* What this task involves:
Copy out each line of the records that contains the string "mark".

[Saved data entries]
__________

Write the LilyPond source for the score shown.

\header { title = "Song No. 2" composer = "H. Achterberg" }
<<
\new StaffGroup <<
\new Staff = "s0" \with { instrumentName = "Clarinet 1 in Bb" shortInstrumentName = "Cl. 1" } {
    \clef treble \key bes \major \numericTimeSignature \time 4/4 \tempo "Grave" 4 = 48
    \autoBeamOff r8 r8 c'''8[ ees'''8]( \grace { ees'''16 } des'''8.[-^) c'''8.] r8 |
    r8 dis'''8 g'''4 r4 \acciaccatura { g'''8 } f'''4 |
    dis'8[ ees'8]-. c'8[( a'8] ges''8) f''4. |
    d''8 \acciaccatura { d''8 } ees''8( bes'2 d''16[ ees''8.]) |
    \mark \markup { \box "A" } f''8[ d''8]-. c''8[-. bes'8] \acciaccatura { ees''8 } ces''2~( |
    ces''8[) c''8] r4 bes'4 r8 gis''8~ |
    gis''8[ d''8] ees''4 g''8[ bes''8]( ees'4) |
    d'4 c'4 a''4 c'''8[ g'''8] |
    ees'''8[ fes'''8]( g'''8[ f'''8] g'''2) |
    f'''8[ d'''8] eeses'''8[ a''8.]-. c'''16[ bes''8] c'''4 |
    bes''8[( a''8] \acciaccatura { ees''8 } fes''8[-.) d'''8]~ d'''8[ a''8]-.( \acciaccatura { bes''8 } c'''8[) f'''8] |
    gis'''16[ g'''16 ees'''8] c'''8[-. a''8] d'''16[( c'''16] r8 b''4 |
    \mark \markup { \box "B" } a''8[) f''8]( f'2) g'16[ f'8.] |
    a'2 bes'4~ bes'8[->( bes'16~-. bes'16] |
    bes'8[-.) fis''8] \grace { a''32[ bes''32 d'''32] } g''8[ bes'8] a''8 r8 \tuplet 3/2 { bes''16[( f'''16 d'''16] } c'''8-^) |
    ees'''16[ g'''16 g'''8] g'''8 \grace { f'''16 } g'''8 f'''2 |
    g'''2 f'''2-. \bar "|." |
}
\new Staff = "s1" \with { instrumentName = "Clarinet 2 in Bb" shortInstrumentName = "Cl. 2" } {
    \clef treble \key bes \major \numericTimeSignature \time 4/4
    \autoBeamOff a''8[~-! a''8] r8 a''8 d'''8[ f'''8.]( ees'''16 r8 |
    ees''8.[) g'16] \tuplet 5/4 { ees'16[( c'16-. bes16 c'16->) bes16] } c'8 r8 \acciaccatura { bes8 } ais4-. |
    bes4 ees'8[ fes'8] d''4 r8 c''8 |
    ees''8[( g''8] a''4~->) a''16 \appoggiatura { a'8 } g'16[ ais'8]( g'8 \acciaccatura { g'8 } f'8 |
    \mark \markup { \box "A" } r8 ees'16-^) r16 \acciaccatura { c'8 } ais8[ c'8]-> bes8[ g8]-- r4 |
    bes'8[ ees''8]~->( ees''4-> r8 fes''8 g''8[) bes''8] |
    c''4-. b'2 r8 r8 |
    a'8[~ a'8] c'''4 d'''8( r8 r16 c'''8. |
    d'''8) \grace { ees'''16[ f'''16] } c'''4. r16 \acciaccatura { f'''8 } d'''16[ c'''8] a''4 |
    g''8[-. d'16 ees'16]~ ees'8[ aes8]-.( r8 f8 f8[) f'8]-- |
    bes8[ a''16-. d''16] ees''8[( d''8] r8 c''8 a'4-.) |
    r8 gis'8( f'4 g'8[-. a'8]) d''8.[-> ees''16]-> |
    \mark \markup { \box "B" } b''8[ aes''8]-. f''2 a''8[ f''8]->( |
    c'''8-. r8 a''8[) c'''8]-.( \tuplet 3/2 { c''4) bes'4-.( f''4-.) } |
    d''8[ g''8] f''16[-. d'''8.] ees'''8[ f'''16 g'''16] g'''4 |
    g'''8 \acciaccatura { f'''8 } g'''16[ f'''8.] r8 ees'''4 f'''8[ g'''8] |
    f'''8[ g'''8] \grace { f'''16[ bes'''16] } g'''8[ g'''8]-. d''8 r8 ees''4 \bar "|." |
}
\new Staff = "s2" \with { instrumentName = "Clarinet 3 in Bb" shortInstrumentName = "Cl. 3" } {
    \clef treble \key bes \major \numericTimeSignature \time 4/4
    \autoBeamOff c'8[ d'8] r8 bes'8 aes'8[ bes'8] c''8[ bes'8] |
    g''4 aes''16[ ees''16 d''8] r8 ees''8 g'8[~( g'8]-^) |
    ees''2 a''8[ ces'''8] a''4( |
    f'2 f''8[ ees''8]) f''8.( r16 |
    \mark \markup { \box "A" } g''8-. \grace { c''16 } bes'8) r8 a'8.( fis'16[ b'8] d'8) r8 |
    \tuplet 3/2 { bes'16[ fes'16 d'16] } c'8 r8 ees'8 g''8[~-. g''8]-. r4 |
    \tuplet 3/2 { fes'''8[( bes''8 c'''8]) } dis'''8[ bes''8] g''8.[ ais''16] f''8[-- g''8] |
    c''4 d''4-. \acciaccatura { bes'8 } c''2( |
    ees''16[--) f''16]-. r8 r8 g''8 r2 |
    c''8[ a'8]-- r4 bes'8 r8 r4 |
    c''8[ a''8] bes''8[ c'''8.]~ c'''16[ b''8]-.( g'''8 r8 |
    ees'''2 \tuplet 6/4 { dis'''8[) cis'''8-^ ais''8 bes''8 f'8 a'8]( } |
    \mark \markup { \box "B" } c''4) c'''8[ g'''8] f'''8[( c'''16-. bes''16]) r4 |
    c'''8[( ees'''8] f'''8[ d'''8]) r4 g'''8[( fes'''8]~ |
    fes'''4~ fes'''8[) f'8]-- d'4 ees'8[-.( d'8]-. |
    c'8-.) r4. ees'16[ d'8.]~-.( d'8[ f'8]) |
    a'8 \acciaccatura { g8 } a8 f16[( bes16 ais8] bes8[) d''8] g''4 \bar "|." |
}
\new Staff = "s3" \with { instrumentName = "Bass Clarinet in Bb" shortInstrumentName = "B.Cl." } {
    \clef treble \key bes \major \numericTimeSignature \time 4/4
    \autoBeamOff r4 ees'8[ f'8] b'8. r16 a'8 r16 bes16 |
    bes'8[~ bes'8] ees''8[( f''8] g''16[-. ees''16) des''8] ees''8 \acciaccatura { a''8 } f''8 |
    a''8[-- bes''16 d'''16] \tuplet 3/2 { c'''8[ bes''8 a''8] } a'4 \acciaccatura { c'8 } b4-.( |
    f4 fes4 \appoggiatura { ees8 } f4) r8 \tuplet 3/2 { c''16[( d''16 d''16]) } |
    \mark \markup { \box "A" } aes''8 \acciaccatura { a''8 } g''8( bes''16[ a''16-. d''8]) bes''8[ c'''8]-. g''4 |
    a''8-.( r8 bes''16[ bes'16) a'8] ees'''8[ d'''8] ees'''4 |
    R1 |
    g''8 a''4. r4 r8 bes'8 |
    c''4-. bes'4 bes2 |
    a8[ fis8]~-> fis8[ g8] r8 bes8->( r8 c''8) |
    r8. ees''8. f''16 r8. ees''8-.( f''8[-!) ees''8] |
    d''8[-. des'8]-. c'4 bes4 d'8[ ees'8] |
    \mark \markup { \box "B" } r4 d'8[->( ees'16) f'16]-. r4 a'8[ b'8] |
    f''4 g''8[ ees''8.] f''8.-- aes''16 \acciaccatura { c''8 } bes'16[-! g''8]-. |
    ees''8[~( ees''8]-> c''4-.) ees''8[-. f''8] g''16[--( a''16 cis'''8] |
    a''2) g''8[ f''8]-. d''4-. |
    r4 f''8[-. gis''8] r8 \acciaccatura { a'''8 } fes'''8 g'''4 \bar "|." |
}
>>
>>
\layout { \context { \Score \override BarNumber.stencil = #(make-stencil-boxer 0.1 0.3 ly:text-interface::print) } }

__________

* Answer to this exercise:
    \mark \markup { \box "A" } f''8[ d''8]-. c''8[-. bes'8] \acciaccatura { ees''8 } ces''2~( |
    \mark \markup { \box "B" } a''8[) f''8]( f'2) g'16[ f'8.] |
    \mark \markup { \box "A" } r8 ees'16-^) r16 \acciaccatura { c'8 } ais8[ c'8]-> bes8[ g8]-- r4 |
    \mark \markup { \box "B" } b''8[ aes''8]-. f''2 a''8[ f''8]->( |
    \mark \markup { \box "A" } g''8-. \grace { c''16 } bes'8) r8 a'8.( fis'16[ b'8] d'8) r8 |
    \mark \markup { \box "B" } c''4) c'''8[ g'''8] f'''8[( c'''16-. bes''16]) r4 |
    \mark \markup { \box "A" } aes''8 \acciaccatura { a''8 } g''8( bes''16[ a''16-. d''8]) bes''8[ c'''8]-. g''4 |
    \mark \markup { \box "B" } r4 d'8[->( ees'16) f'16]-. r4 a'8[ b'8] |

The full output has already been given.